=== Set exercise ===
Locate each line in the records below that contains the string "kern" with the same capitalization, and copy those lines out in full.

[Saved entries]
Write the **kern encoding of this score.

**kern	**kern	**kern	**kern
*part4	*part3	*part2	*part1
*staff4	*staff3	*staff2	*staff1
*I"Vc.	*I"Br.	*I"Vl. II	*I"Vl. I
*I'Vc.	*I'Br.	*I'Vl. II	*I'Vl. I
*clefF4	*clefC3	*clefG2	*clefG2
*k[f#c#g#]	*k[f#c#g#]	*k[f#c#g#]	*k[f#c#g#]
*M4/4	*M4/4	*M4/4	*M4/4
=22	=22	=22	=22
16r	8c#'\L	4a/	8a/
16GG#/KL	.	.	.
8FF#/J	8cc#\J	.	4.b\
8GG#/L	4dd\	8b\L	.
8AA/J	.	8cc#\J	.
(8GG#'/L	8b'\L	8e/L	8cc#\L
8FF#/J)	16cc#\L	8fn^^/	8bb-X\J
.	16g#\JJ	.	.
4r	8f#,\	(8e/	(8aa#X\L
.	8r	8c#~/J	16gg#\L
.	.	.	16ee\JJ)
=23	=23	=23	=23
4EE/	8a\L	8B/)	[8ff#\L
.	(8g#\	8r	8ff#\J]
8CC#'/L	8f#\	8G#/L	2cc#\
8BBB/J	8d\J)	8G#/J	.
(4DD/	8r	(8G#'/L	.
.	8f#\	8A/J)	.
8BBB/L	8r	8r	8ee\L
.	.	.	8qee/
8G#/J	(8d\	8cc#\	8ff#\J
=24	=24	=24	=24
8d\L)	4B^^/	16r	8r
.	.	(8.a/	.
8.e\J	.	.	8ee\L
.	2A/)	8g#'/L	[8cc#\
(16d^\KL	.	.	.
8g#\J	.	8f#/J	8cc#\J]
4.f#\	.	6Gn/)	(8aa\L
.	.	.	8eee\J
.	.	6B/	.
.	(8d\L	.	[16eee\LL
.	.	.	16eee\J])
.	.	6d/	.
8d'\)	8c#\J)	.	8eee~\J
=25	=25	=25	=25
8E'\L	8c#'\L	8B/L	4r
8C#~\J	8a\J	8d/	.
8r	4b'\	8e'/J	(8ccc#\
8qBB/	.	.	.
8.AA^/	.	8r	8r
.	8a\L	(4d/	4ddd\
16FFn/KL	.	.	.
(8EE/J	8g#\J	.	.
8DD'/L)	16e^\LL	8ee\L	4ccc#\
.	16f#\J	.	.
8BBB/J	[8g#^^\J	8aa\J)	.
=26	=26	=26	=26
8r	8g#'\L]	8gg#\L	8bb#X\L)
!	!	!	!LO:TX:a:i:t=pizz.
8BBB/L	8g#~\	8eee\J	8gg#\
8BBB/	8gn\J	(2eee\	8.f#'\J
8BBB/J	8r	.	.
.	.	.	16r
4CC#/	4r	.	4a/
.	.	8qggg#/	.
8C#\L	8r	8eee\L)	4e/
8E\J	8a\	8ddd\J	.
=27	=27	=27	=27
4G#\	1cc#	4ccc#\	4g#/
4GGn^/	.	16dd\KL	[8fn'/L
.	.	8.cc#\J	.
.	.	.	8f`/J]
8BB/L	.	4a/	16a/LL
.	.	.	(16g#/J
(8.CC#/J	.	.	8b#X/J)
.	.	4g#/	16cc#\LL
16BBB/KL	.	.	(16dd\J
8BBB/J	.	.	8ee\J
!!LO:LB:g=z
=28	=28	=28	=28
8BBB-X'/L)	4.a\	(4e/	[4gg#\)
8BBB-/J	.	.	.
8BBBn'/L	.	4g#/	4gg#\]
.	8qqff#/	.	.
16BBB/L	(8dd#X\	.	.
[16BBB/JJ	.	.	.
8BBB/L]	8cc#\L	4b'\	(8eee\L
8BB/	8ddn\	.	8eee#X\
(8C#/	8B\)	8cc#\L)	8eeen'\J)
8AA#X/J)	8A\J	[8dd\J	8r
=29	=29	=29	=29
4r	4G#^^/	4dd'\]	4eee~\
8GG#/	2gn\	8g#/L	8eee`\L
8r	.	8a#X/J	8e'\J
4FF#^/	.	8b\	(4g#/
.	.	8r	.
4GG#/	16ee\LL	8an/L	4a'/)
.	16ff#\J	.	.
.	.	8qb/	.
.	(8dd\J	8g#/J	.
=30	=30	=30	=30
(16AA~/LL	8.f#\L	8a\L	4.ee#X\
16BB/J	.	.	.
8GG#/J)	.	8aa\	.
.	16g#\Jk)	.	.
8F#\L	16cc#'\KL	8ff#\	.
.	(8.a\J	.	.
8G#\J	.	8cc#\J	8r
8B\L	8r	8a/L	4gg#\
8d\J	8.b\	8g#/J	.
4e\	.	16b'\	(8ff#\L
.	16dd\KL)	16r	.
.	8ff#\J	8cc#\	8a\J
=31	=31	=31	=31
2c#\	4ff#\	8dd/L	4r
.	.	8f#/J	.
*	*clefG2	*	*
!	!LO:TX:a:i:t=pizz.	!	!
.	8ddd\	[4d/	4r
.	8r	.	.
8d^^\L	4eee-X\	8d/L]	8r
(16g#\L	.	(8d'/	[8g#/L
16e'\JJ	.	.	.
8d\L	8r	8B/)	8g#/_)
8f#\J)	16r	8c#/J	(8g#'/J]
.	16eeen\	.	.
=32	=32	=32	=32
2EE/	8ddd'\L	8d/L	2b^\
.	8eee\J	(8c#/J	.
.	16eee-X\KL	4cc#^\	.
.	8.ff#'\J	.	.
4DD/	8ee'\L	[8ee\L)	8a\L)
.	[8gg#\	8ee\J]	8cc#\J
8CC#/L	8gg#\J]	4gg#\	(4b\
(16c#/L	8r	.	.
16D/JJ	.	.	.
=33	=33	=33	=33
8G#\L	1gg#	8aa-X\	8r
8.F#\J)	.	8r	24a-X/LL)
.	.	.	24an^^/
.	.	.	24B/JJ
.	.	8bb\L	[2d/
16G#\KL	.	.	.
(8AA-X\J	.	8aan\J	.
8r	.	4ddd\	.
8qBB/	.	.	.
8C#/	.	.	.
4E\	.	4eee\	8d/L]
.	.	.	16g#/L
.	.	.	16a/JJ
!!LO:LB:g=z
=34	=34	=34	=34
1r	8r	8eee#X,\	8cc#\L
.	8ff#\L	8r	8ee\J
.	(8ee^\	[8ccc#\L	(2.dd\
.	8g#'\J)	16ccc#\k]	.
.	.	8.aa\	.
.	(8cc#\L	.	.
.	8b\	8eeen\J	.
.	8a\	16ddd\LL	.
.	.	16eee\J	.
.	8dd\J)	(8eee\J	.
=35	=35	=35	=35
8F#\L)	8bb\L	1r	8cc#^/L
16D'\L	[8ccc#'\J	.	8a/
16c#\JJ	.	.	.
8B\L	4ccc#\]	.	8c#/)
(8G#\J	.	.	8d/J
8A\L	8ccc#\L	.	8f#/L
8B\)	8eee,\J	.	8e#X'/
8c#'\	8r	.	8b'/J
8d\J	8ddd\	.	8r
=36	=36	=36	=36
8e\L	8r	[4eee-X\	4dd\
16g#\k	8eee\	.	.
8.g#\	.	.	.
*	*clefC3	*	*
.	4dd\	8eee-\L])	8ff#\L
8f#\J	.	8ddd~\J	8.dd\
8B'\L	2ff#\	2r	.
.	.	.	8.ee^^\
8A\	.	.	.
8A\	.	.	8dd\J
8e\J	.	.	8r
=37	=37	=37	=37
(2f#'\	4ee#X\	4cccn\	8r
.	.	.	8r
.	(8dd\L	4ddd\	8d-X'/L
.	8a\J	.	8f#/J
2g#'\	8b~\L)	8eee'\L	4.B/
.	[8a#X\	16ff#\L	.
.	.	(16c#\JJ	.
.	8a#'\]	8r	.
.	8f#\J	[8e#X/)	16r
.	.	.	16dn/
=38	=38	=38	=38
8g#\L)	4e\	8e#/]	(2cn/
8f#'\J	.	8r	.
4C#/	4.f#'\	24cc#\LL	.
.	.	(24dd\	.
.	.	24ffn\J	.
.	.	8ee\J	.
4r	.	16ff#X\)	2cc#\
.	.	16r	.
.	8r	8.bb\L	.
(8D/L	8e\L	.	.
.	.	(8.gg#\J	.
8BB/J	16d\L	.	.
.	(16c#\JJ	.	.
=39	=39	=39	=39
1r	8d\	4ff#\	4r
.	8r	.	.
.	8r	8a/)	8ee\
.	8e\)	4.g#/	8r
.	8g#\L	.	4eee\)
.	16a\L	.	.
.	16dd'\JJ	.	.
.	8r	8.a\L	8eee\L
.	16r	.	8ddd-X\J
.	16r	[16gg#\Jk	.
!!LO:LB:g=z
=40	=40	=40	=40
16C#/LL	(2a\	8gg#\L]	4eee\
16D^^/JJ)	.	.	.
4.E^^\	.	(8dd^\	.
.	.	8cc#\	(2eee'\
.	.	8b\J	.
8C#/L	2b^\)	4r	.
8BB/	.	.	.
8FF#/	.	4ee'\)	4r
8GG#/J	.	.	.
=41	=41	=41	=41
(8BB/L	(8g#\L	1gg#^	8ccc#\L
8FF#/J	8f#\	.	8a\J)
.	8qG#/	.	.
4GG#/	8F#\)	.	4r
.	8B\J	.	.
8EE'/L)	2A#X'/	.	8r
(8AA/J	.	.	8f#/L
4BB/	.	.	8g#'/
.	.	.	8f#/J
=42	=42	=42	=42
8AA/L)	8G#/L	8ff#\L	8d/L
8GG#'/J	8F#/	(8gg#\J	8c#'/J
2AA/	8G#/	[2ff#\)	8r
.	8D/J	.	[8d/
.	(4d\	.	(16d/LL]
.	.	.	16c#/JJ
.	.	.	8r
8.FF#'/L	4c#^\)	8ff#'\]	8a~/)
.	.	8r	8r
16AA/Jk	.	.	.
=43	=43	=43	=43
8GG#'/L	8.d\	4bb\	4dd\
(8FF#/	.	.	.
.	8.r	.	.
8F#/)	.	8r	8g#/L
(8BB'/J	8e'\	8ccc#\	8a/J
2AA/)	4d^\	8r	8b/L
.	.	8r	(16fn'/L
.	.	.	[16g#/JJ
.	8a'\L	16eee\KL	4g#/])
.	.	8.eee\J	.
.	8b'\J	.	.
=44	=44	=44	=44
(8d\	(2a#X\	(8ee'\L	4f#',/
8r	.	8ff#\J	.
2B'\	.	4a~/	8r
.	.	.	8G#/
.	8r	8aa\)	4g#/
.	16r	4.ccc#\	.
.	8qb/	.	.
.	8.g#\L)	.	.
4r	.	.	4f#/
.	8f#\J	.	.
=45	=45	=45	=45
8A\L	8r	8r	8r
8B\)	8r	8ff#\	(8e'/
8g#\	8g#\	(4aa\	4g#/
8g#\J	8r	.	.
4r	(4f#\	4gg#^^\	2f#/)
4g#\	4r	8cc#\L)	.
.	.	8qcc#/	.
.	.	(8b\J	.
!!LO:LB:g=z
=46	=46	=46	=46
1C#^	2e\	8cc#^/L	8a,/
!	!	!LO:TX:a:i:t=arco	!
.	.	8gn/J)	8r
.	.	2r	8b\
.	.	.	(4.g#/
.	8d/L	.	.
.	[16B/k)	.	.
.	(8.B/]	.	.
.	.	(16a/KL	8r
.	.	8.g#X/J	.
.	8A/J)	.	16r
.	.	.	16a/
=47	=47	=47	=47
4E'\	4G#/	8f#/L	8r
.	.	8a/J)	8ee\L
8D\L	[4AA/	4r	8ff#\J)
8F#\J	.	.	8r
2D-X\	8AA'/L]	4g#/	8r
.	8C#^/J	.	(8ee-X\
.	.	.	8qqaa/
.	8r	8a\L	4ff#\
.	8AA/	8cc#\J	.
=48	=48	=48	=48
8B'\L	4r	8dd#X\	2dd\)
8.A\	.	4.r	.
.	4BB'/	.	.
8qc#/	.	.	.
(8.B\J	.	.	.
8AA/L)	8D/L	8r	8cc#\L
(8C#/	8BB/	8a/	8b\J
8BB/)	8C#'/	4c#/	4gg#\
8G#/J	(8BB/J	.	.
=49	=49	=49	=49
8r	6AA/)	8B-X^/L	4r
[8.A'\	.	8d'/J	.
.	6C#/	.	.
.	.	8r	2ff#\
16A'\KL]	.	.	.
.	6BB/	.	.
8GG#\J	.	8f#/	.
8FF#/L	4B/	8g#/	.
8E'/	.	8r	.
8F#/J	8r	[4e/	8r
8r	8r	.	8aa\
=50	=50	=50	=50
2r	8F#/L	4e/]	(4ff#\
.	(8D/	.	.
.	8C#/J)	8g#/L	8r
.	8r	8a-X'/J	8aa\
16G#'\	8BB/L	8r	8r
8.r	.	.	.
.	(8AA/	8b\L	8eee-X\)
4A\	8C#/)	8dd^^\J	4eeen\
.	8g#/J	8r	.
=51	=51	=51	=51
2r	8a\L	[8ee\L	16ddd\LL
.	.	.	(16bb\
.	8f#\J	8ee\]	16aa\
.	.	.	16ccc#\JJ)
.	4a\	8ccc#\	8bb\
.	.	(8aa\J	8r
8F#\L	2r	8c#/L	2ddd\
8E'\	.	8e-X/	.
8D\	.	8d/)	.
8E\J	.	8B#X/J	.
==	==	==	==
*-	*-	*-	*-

=== Reply ===
Write the **kern encoding of this score.
**kern	**kern	**kern	**kern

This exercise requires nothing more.